Among the records that follow, set down only the lines from the one containing "orange marker: [165,485,265,572]" to the one containing "red book: [391,493,507,588]", both included, exactly.

===============

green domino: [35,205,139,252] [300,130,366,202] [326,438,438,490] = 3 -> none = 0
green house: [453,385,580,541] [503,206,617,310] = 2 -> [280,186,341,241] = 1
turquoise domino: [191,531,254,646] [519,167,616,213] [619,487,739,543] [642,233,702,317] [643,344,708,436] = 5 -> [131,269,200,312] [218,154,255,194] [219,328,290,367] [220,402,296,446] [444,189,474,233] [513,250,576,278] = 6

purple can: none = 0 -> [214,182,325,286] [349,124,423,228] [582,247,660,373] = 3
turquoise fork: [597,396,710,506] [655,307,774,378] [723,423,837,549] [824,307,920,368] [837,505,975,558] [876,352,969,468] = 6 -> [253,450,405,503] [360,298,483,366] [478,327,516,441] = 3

===============

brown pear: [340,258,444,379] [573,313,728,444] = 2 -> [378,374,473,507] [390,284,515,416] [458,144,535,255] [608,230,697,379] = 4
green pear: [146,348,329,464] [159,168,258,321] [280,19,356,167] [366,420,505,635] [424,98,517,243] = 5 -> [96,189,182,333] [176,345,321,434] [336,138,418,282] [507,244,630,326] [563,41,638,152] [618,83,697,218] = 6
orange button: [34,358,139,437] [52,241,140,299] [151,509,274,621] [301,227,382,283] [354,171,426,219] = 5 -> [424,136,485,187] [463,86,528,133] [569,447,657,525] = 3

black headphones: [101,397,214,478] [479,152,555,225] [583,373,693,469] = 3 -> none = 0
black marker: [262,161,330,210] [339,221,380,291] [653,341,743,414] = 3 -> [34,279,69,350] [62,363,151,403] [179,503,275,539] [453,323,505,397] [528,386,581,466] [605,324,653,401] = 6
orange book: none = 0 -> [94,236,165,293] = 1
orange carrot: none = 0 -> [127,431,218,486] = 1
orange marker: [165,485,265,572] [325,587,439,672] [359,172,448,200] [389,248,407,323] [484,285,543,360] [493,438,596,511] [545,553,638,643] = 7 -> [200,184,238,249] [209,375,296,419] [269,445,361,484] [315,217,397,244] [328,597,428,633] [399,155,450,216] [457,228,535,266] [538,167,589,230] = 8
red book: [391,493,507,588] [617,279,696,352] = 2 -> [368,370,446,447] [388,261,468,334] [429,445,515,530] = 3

===============

Result of the exercise:
orange marker: [165,485,265,572] [325,587,439,672] [359,172,448,200] [389,248,407,323] [484,285,543,360] [493,438,596,511] [545,553,638,643] = 7 -> [200,184,238,249] [209,375,296,419] [269,445,361,484] [315,217,397,244] [328,597,428,633] [399,155,450,216] [457,228,535,266] [538,167,589,230] = 8
red book: [391,493,507,588] [617,279,696,352] = 2 -> [368,370,446,447] [388,261,468,334] [429,445,515,530] = 3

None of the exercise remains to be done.